* Required action *
Each line of the listing below must be retyped exactly, with images left out.

* Dataset section *

----

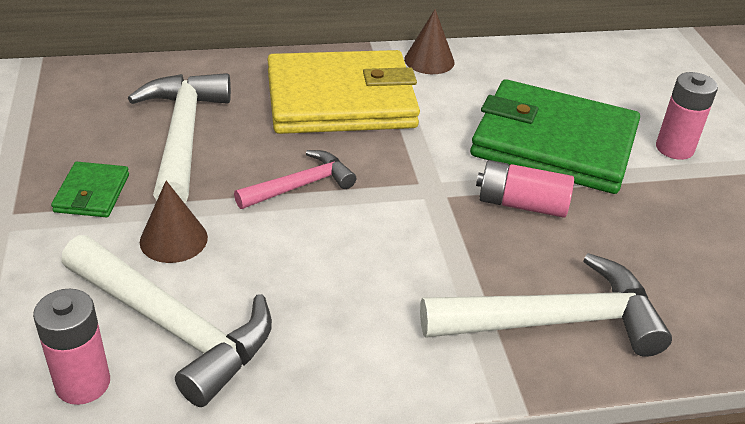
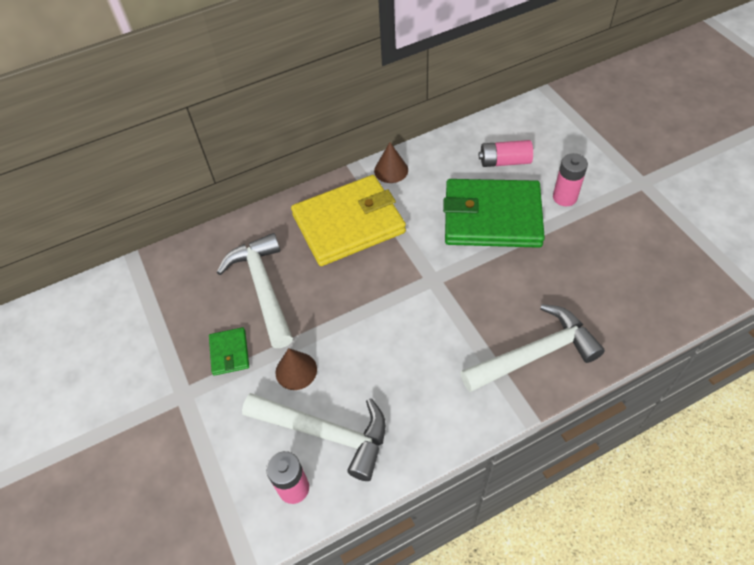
camera: 10 degrees left, 15 degrees up
pink hammer [234,150,356,209] -> none
pink battery [476,160,574,218] -> pink battery moved to [479,140,533,167]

----

* Your solution *
camera: 10 degrees left, 15 degrees up
pink hammer [234,150,356,209] -> none
pink battery [476,160,574,218] -> pink battery moved to [479,140,533,167]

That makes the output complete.